### TRY IT
Give an exact reproduction of all the lines in the listing.

### SUPPLIED DATA
···

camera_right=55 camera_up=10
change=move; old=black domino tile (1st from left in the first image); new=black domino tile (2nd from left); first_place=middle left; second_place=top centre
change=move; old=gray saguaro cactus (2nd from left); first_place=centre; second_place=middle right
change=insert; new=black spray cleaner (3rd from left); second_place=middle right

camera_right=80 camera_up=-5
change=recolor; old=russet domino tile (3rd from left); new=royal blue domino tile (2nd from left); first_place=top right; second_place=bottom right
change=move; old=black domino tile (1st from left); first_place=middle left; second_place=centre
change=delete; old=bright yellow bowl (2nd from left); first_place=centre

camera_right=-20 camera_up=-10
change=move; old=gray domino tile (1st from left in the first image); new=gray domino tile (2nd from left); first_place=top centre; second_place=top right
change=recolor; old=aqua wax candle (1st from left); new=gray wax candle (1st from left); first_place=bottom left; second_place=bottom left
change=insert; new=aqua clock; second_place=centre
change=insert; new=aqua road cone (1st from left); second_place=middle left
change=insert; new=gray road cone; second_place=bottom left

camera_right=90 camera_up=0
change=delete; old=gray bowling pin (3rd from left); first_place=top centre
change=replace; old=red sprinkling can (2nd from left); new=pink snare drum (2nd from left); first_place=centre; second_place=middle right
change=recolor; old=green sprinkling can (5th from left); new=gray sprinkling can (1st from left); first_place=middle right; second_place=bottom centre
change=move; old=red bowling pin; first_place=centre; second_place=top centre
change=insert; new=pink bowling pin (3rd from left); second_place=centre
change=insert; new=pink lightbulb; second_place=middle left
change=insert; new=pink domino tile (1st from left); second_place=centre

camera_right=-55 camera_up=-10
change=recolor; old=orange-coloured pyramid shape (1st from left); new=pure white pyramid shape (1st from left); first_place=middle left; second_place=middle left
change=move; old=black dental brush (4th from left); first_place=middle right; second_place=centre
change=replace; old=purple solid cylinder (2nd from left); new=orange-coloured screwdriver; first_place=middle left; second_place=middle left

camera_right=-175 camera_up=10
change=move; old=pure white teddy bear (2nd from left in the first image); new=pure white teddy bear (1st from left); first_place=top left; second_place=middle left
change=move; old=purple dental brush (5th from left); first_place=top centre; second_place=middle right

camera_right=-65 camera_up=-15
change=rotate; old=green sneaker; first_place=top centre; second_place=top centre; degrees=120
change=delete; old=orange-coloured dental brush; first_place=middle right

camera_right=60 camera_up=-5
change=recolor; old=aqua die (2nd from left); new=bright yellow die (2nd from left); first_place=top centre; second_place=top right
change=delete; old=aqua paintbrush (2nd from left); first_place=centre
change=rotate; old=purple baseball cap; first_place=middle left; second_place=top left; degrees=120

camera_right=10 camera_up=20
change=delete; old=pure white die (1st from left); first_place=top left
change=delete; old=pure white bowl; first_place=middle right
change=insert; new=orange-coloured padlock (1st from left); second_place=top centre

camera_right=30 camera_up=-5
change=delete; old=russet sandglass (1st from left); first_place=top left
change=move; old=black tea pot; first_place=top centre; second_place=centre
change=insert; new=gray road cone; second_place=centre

···

### FINISHED TASK
camera_right=55 camera_up=10
change=move; old=black domino tile (1st from left in the first image); new=black domino tile (2nd from left); first_place=middle left; second_place=top centre
change=move; old=gray saguaro cactus (2nd from left); first_place=centre; second_place=middle right
change=insert; new=black spray cleaner (3rd from left); second_place=middle right

camera_right=80 camera_up=-5
change=recolor; old=russet domino tile (3rd from left); new=royal blue domino tile (2nd from left); first_place=top right; second_place=bottom right
change=move; old=black domino tile (1st from left); first_place=middle left; second_place=centre
change=delete; old=bright yellow bowl (2nd from left); first_place=centre

camera_right=-20 camera_up=-10
change=move; old=gray domino tile (1st from left in the first image); new=gray domino tile (2nd from left); first_place=top centre; second_place=top right
change=recolor; old=aqua wax candle (1st from left); new=gray wax candle (1st from left); first_place=bottom left; second_place=bottom left
change=insert; new=aqua clock; second_place=centre
change=insert; new=aqua road cone (1st from left); second_place=middle left
change=insert; new=gray road cone; second_place=bottom left

camera_right=90 camera_up=0
change=delete; old=gray bowling pin (3rd from left); first_place=top centre
change=replace; old=red sprinkling can (2nd from left); new=pink snare drum (2nd from left); first_place=centre; second_place=middle right
change=recolor; old=green sprinkling can (5th from left); new=gray sprinkling can (1st from left); first_place=middle right; second_place=bottom centre
change=move; old=red bowling pin; first_place=centre; second_place=top centre
change=insert; new=pink bowling pin (3rd from left); second_place=centre
change=insert; new=pink lightbulb; second_place=middle left
change=insert; new=pink domino tile (1st from left); second_place=centre

camera_right=-55 camera_up=-10
change=recolor; old=orange-coloured pyramid shape (1st from left); new=pure white pyramid shape (1st from left); first_place=middle left; second_place=middle left
change=move; old=black dental brush (4th from left); first_place=middle right; second_place=centre
change=replace; old=purple solid cylinder (2nd from left); new=orange-coloured screwdriver; first_place=middle left; second_place=middle left

camera_right=-175 camera_up=10
change=move; old=pure white teddy bear (2nd from left in the first image); new=pure white teddy bear (1st from left); first_place=top left; second_place=middle left
change=move; old=purple dental brush (5th from left); first_place=top centre; second_place=middle right

camera_right=-65 camera_up=-15
change=rotate; old=green sneaker; first_place=top centre; second_place=top centre; degrees=120
change=delete; old=orange-coloured dental brush; first_place=middle right

camera_right=60 camera_up=-5
change=recolor; old=aqua die (2nd from left); new=bright yellow die (2nd from left); first_place=top centre; second_place=top right
change=delete; old=aqua paintbrush (2nd from left); first_place=centre
change=rotate; old=purple baseball cap; first_place=middle left; second_place=top left; degrees=120

camera_right=10 camera_up=20
change=delete; old=pure white die (1st from left); first_place=top left
change=delete; old=pure white bowl; first_place=middle right
change=insert; new=orange-coloured padlock (1st from left); second_place=top centre

camera_right=30 camera_up=-5
change=delete; old=russet sandglass (1st from left); first_place=top left
change=move; old=black tea pot; first_place=top centre; second_place=centre
change=insert; new=gray road cone; second_place=centre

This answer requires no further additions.